Segment Start: Records

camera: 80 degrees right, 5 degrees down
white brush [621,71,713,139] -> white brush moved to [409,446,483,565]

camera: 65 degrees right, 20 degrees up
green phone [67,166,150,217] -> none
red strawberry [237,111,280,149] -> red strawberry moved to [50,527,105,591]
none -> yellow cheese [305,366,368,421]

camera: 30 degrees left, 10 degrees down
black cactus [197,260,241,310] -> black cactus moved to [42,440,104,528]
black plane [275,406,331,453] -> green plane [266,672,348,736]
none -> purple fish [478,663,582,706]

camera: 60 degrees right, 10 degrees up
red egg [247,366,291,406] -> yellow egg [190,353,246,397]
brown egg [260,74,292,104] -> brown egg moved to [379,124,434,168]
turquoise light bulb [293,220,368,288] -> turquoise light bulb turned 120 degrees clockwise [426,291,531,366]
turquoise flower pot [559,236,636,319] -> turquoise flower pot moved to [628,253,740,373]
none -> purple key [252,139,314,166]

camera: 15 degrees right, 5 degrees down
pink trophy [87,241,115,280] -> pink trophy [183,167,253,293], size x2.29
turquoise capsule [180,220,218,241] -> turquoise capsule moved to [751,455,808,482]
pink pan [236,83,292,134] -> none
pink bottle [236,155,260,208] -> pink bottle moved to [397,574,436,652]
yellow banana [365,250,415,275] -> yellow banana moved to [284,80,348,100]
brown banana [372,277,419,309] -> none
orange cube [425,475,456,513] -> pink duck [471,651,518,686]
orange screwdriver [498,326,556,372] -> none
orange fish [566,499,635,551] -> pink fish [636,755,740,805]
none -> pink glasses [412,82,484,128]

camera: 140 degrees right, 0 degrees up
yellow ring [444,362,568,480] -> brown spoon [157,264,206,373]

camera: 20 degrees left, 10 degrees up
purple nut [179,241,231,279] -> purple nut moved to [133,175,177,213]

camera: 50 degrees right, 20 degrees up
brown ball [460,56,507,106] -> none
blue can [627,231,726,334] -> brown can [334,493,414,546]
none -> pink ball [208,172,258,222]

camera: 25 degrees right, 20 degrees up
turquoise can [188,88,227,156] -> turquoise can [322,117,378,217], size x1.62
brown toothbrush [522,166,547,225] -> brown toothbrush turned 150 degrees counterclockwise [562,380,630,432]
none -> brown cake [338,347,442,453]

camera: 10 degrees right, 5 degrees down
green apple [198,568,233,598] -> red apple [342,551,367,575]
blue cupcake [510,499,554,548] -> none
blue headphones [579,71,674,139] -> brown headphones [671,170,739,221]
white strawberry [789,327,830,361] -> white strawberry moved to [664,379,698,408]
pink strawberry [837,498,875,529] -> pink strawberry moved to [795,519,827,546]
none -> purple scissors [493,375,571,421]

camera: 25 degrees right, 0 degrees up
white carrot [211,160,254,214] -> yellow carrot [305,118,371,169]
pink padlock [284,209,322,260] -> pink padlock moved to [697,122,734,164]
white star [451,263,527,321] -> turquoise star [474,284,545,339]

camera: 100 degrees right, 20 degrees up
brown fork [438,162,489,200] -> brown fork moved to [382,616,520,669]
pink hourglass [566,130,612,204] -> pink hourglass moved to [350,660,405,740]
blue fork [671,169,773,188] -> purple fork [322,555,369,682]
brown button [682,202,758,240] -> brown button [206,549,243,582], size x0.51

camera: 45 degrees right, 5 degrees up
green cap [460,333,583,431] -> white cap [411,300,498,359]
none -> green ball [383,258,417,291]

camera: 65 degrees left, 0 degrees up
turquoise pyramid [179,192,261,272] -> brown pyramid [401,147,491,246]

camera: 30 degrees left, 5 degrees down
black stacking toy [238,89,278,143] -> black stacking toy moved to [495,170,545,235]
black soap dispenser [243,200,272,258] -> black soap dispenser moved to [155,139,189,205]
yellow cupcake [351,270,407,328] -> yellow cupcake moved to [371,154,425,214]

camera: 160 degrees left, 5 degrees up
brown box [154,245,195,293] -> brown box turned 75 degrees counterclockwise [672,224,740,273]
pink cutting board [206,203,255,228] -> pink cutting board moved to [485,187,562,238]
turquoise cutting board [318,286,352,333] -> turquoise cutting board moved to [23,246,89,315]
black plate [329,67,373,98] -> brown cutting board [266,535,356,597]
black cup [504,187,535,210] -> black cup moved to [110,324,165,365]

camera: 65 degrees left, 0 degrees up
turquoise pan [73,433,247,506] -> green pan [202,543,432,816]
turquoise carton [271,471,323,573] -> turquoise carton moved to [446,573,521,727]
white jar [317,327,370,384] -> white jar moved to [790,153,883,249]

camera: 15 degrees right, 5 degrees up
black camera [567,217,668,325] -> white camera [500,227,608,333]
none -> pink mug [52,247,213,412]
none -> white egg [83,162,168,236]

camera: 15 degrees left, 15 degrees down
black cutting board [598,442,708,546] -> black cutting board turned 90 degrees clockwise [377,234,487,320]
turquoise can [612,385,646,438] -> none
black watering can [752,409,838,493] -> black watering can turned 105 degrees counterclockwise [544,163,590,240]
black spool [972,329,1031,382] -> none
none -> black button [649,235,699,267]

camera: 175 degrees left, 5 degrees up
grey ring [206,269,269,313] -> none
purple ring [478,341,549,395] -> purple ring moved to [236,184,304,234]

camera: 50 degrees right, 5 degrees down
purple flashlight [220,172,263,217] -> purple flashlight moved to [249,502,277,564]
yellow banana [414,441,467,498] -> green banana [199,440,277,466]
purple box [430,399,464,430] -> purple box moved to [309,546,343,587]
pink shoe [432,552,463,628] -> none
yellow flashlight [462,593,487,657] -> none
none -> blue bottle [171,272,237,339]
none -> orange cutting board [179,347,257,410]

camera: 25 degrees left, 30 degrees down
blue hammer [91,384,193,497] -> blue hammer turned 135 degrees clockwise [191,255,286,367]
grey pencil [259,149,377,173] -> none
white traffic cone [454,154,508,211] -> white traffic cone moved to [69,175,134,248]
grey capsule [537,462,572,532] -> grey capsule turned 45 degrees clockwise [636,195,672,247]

Segment End: Records

Please write out only the lines from the one containing "camera: 15 degrees left, 15 degrees down" to the end of the records above, exactly, both ends included.

camera: 15 degrees left, 15 degrees down
black cutting board [598,442,708,546] -> black cutting board turned 90 degrees clockwise [377,234,487,320]
turquoise can [612,385,646,438] -> none
black watering can [752,409,838,493] -> black watering can turned 105 degrees counterclockwise [544,163,590,240]
black spool [972,329,1031,382] -> none
none -> black button [649,235,699,267]

camera: 175 degrees left, 5 degrees up
grey ring [206,269,269,313] -> none
purple ring [478,341,549,395] -> purple ring moved to [236,184,304,234]

camera: 50 degrees right, 5 degrees down
purple flashlight [220,172,263,217] -> purple flashlight moved to [249,502,277,564]
yellow banana [414,441,467,498] -> green banana [199,440,277,466]
purple box [430,399,464,430] -> purple box moved to [309,546,343,587]
pink shoe [432,552,463,628] -> none
yellow flashlight [462,593,487,657] -> none
none -> blue bottle [171,272,237,339]
none -> orange cutting board [179,347,257,410]

camera: 25 degrees left, 30 degrees down
blue hammer [91,384,193,497] -> blue hammer turned 135 degrees clockwise [191,255,286,367]
grey pencil [259,149,377,173] -> none
white traffic cone [454,154,508,211] -> white traffic cone moved to [69,175,134,248]
grey capsule [537,462,572,532] -> grey capsule turned 45 degrees clockwise [636,195,672,247]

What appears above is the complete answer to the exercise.